#### [Instructions for the task]
Quote word for word from the line holding "camera: 30 degrees right, 15 degrees up" to the last line below, including both, and omit any pictures.

(Entries shown)

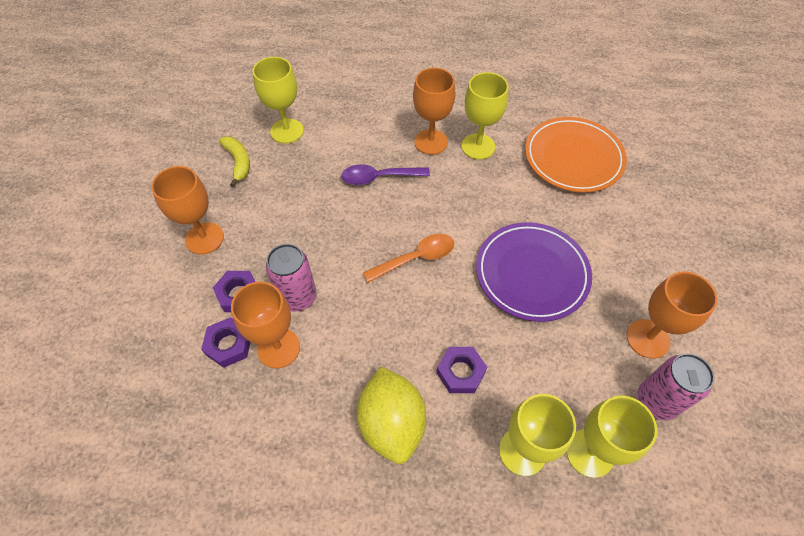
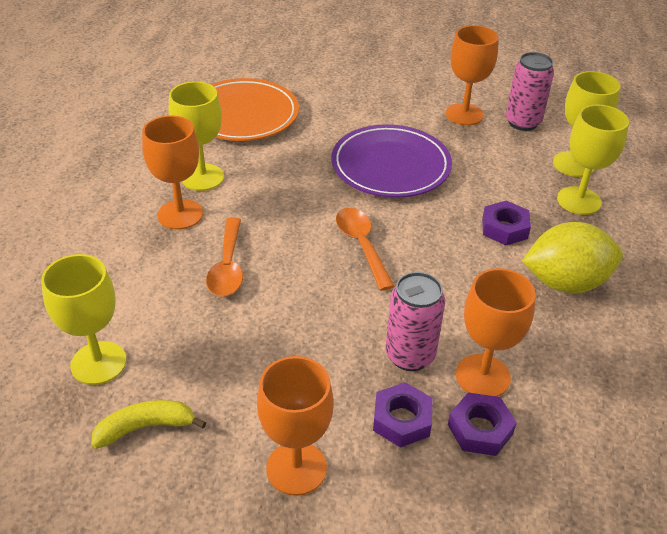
camera: 85 degrees left, 15 degrees down
purple spoon [341,164,430,185] -> orange spoon [206,218,243,297]

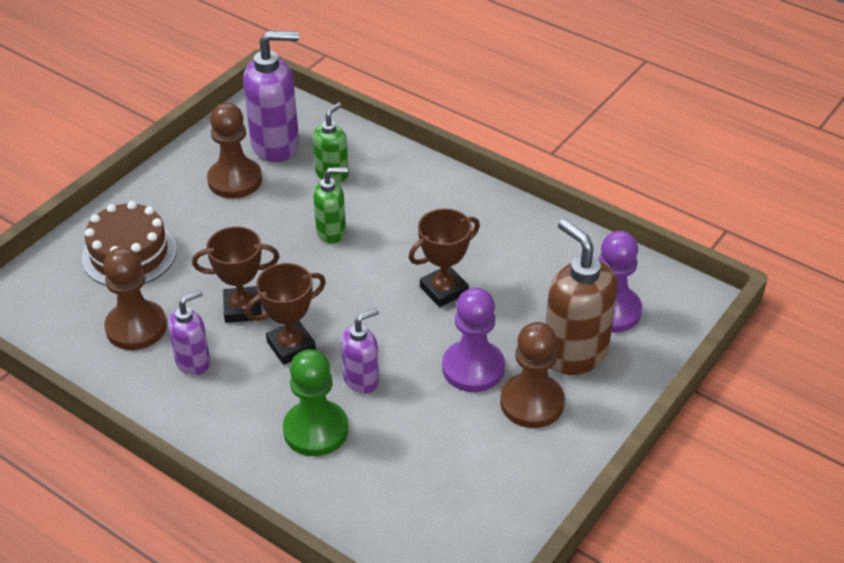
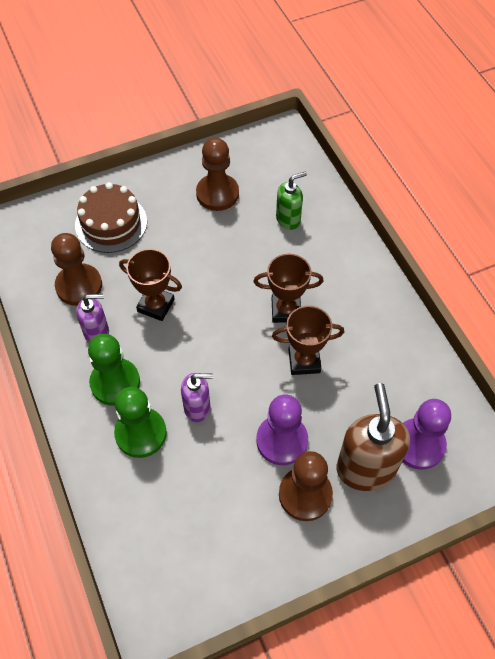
camera: 30 degrees right, 15 degrees up
purple soap dispenser [243,31,299,162] -> none
brown trophy [245,263,326,365] -> brown trophy moved to [254,254,324,323]
green soap dispenser [313,167,348,244] -> none
none -> green pawn [88,334,140,406]

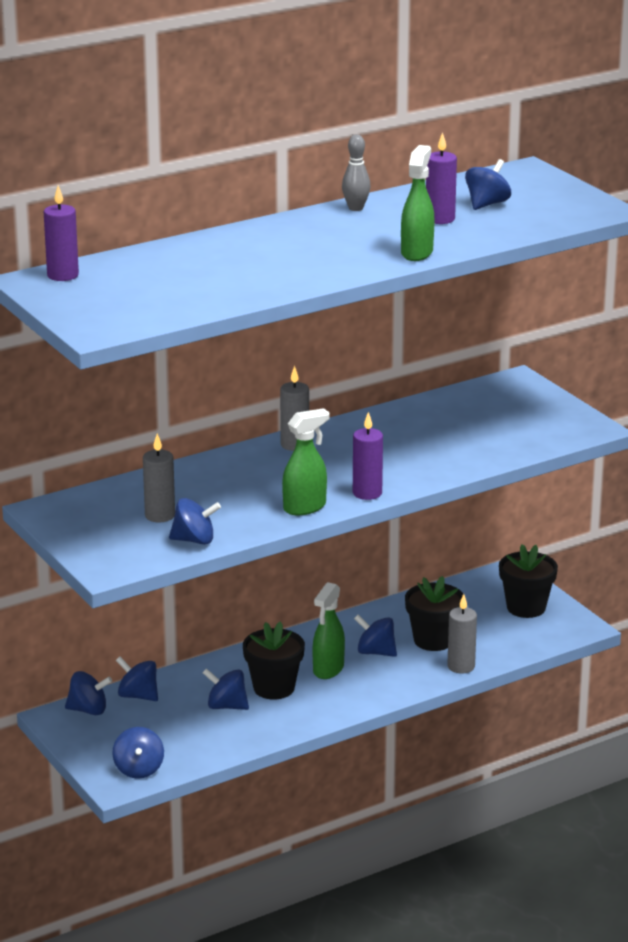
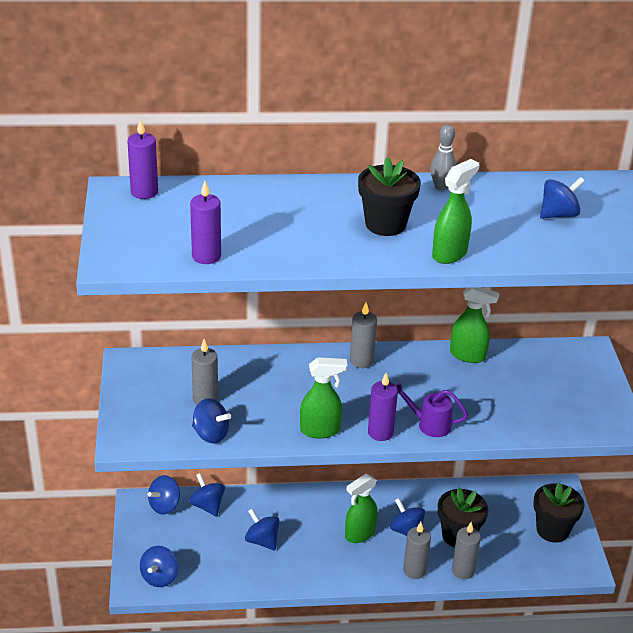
camera: 25 degrees right, 10 degrees up
blue spinning top [65,671,112,715] -> blue spinning top turned 105 degrees clockwise [148,475,180,515]
black flower pot [243,621,305,699] -> black flower pot moved to [358,157,421,236]
purple candle [426,132,457,224] -> purple candle moved to [190,181,221,264]
none -> purple watering can [395,382,468,437]
none -> grey candle [403,522,431,579]
none -> green spray bottle [450,287,499,363]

(End Entries shown)

#### [Reply to the task]
camera: 30 degrees right, 15 degrees up
purple soap dispenser [243,31,299,162] -> none
brown trophy [245,263,326,365] -> brown trophy moved to [254,254,324,323]
green soap dispenser [313,167,348,244] -> none
none -> green pawn [88,334,140,406]

camera: 25 degrees right, 10 degrees up
blue spinning top [65,671,112,715] -> blue spinning top turned 105 degrees clockwise [148,475,180,515]
black flower pot [243,621,305,699] -> black flower pot moved to [358,157,421,236]
purple candle [426,132,457,224] -> purple candle moved to [190,181,221,264]
none -> purple watering can [395,382,468,437]
none -> grey candle [403,522,431,579]
none -> green spray bottle [450,287,499,363]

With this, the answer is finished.